■ Exercise description: In the entries that follow, the lines from the one with "purple arrow: (522, 765)" through the one with "black semicircle: (41, 69)" are the ones to write out, exactly and with both ends included. Nothing else should appear.

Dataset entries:
....................
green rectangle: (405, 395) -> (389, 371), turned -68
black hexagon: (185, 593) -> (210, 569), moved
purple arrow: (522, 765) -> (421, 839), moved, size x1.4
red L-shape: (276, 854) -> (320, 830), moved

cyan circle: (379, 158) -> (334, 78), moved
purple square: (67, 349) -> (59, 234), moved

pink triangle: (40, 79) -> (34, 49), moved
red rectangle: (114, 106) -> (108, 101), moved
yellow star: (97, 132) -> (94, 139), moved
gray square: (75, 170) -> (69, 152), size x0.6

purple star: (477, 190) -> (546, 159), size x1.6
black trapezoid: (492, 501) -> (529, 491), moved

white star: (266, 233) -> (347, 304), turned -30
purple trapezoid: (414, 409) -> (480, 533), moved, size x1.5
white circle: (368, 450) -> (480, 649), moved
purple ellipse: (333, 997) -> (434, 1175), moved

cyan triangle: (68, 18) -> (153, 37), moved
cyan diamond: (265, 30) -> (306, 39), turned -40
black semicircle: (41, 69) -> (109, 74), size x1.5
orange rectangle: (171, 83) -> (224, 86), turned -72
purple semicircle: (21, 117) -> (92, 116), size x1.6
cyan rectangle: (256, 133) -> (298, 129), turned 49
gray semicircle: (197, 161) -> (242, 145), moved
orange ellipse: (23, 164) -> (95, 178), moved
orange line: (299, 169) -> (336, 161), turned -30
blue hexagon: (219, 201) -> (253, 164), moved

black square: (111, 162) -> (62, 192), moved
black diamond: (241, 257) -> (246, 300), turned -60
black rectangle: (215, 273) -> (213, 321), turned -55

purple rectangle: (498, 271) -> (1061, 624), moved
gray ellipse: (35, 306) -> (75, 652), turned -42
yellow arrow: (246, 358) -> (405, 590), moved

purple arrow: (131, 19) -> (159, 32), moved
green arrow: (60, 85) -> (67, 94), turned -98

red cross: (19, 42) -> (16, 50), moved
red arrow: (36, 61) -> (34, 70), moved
....................
■ Your response:
purple arrow: (522, 765) -> (421, 839), moved, size x1.4
red L-shape: (276, 854) -> (320, 830), moved

cyan circle: (379, 158) -> (334, 78), moved
purple square: (67, 349) -> (59, 234), moved

pink triangle: (40, 79) -> (34, 49), moved
red rectangle: (114, 106) -> (108, 101), moved
yellow star: (97, 132) -> (94, 139), moved
gray square: (75, 170) -> (69, 152), size x0.6

purple star: (477, 190) -> (546, 159), size x1.6
black trapezoid: (492, 501) -> (529, 491), moved

white star: (266, 233) -> (347, 304), turned -30
purple trapezoid: (414, 409) -> (480, 533), moved, size x1.5
white circle: (368, 450) -> (480, 649), moved
purple ellipse: (333, 997) -> (434, 1175), moved

cyan triangle: (68, 18) -> (153, 37), moved
cyan diamond: (265, 30) -> (306, 39), turned -40
black semicircle: (41, 69) -> (109, 74), size x1.5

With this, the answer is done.